- Task to complete: Reproduce all entries verbatim, with nothing added or dropped.

···

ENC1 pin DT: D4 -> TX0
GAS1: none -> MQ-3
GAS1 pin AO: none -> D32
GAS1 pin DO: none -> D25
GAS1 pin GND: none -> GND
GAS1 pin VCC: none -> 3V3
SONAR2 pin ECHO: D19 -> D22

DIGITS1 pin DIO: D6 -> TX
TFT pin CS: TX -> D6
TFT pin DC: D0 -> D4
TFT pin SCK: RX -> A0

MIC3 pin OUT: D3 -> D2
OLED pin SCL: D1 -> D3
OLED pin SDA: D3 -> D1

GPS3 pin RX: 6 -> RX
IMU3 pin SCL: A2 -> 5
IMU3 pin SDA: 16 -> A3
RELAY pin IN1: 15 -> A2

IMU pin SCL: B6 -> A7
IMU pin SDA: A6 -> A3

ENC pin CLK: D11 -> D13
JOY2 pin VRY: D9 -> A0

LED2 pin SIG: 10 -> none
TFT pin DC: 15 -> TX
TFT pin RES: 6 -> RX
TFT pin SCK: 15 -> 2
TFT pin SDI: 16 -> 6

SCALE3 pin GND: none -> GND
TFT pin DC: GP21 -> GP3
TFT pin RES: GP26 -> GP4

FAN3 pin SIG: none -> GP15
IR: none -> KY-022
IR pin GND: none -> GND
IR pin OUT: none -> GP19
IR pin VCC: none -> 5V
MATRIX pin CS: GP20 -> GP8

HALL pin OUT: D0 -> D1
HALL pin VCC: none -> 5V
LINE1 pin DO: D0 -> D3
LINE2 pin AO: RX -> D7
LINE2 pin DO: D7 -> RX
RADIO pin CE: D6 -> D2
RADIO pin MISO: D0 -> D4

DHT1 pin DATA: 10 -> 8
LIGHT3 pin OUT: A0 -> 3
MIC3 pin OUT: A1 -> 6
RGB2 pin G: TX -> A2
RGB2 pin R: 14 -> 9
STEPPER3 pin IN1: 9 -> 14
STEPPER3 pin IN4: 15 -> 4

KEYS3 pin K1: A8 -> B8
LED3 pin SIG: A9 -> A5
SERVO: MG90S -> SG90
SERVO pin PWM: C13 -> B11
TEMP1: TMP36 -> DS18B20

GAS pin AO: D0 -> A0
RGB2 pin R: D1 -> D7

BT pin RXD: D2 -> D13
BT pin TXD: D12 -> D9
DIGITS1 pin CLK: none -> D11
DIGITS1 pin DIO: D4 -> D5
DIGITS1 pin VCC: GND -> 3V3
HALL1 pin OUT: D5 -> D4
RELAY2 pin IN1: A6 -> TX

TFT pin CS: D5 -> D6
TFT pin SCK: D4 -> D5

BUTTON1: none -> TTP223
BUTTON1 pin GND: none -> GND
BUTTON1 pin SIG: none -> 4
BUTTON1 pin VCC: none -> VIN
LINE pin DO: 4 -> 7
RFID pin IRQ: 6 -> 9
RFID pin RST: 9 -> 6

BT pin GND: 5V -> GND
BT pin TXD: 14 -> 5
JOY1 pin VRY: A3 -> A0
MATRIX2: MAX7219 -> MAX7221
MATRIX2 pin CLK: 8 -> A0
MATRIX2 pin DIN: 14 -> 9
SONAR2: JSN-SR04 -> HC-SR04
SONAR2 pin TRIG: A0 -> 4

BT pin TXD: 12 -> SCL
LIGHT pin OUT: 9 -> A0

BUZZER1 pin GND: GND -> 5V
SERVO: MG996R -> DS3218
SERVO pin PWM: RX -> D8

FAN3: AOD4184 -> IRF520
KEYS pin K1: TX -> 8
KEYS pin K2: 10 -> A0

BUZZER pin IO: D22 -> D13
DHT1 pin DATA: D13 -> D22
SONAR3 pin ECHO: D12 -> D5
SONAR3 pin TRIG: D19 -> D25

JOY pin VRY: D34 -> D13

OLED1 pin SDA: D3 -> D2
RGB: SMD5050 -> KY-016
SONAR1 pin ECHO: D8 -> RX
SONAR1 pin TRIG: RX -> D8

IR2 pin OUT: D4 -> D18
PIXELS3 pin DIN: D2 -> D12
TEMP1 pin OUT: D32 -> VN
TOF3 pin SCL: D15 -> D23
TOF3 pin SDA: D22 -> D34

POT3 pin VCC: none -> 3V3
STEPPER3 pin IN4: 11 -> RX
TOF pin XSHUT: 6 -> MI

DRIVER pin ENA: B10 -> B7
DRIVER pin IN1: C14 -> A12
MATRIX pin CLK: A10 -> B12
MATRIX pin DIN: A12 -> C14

···

- Output for this task:
ENC1 pin DT: D4 -> TX0
GAS1: none -> MQ-3
GAS1 pin AO: none -> D32
GAS1 pin DO: none -> D25
GAS1 pin GND: none -> GND
GAS1 pin VCC: none -> 3V3
SONAR2 pin ECHO: D19 -> D22

DIGITS1 pin DIO: D6 -> TX
TFT pin CS: TX -> D6
TFT pin DC: D0 -> D4
TFT pin SCK: RX -> A0

MIC3 pin OUT: D3 -> D2
OLED pin SCL: D1 -> D3
OLED pin SDA: D3 -> D1

GPS3 pin RX: 6 -> RX
IMU3 pin SCL: A2 -> 5
IMU3 pin SDA: 16 -> A3
RELAY pin IN1: 15 -> A2

IMU pin SCL: B6 -> A7
IMU pin SDA: A6 -> A3

ENC pin CLK: D11 -> D13
JOY2 pin VRY: D9 -> A0

LED2 pin SIG: 10 -> none
TFT pin DC: 15 -> TX
TFT pin RES: 6 -> RX
TFT pin SCK: 15 -> 2
TFT pin SDI: 16 -> 6

SCALE3 pin GND: none -> GND
TFT pin DC: GP21 -> GP3
TFT pin RES: GP26 -> GP4

FAN3 pin SIG: none -> GP15
IR: none -> KY-022
IR pin GND: none -> GND
IR pin OUT: none -> GP19
IR pin VCC: none -> 5V
MATRIX pin CS: GP20 -> GP8

HALL pin OUT: D0 -> D1
HALL pin VCC: none -> 5V
LINE1 pin DO: D0 -> D3
LINE2 pin AO: RX -> D7
LINE2 pin DO: D7 -> RX
RADIO pin CE: D6 -> D2
RADIO pin MISO: D0 -> D4

DHT1 pin DATA: 10 -> 8
LIGHT3 pin OUT: A0 -> 3
MIC3 pin OUT: A1 -> 6
RGB2 pin G: TX -> A2
RGB2 pin R: 14 -> 9
STEPPER3 pin IN1: 9 -> 14
STEPPER3 pin IN4: 15 -> 4

KEYS3 pin K1: A8 -> B8
LED3 pin SIG: A9 -> A5
SERVO: MG90S -> SG90
SERVO pin PWM: C13 -> B11
TEMP1: TMP36 -> DS18B20

GAS pin AO: D0 -> A0
RGB2 pin R: D1 -> D7

BT pin RXD: D2 -> D13
BT pin TXD: D12 -> D9
DIGITS1 pin CLK: none -> D11
DIGITS1 pin DIO: D4 -> D5
DIGITS1 pin VCC: GND -> 3V3
HALL1 pin OUT: D5 -> D4
RELAY2 pin IN1: A6 -> TX

TFT pin CS: D5 -> D6
TFT pin SCK: D4 -> D5

BUTTON1: none -> TTP223
BUTTON1 pin GND: none -> GND
BUTTON1 pin SIG: none -> 4
BUTTON1 pin VCC: none -> VIN
LINE pin DO: 4 -> 7
RFID pin IRQ: 6 -> 9
RFID pin RST: 9 -> 6

BT pin GND: 5V -> GND
BT pin TXD: 14 -> 5
JOY1 pin VRY: A3 -> A0
MATRIX2: MAX7219 -> MAX7221
MATRIX2 pin CLK: 8 -> A0
MATRIX2 pin DIN: 14 -> 9
SONAR2: JSN-SR04 -> HC-SR04
SONAR2 pin TRIG: A0 -> 4

BT pin TXD: 12 -> SCL
LIGHT pin OUT: 9 -> A0

BUZZER1 pin GND: GND -> 5V
SERVO: MG996R -> DS3218
SERVO pin PWM: RX -> D8

FAN3: AOD4184 -> IRF520
KEYS pin K1: TX -> 8
KEYS pin K2: 10 -> A0

BUZZER pin IO: D22 -> D13
DHT1 pin DATA: D13 -> D22
SONAR3 pin ECHO: D12 -> D5
SONAR3 pin TRIG: D19 -> D25

JOY pin VRY: D34 -> D13

OLED1 pin SDA: D3 -> D2
RGB: SMD5050 -> KY-016
SONAR1 pin ECHO: D8 -> RX
SONAR1 pin TRIG: RX -> D8

IR2 pin OUT: D4 -> D18
PIXELS3 pin DIN: D2 -> D12
TEMP1 pin OUT: D32 -> VN
TOF3 pin SCL: D15 -> D23
TOF3 pin SDA: D22 -> D34

POT3 pin VCC: none -> 3V3
STEPPER3 pin IN4: 11 -> RX
TOF pin XSHUT: 6 -> MI

DRIVER pin ENA: B10 -> B7
DRIVER pin IN1: C14 -> A12
MATRIX pin CLK: A10 -> B12
MATRIX pin DIN: A12 -> C14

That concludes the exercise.